Given records:
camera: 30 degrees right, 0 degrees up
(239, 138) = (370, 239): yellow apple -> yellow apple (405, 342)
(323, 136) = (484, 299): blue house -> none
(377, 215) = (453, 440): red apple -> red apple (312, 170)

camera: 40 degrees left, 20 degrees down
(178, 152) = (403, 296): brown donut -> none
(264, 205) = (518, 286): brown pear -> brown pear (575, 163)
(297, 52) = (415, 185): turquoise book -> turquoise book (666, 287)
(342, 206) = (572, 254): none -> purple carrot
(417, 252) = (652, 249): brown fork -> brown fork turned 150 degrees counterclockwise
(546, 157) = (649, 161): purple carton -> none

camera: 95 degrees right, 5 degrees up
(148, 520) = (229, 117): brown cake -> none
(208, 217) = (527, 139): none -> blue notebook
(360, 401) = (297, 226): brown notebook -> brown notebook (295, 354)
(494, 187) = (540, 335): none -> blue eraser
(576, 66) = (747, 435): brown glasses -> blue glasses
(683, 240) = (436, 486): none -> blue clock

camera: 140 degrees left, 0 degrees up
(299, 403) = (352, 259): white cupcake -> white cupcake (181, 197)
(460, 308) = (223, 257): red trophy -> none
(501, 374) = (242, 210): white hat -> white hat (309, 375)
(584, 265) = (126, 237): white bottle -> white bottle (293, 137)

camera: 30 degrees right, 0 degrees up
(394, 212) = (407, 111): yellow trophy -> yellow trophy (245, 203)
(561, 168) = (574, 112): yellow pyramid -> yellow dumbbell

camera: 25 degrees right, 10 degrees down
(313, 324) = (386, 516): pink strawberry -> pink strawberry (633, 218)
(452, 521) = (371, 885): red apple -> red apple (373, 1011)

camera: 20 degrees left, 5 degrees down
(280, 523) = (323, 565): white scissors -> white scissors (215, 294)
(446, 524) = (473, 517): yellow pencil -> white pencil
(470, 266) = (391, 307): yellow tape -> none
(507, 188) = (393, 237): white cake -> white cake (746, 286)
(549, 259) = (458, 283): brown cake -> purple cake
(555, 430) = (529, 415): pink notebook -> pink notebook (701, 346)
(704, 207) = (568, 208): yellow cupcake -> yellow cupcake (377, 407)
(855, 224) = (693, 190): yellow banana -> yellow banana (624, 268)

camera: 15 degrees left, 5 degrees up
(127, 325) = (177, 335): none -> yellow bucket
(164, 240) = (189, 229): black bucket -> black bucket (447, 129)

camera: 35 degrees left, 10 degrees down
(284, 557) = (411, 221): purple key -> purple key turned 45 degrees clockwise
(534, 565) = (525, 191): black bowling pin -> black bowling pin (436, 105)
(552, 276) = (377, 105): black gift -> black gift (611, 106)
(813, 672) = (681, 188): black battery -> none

About this exercise:
Which lines of the data contain the string "pink"? Copy each of them.

Written answer:
(313, 324) = (386, 516): pink strawberry -> pink strawberry (633, 218)
(555, 430) = (529, 415): pink notebook -> pink notebook (701, 346)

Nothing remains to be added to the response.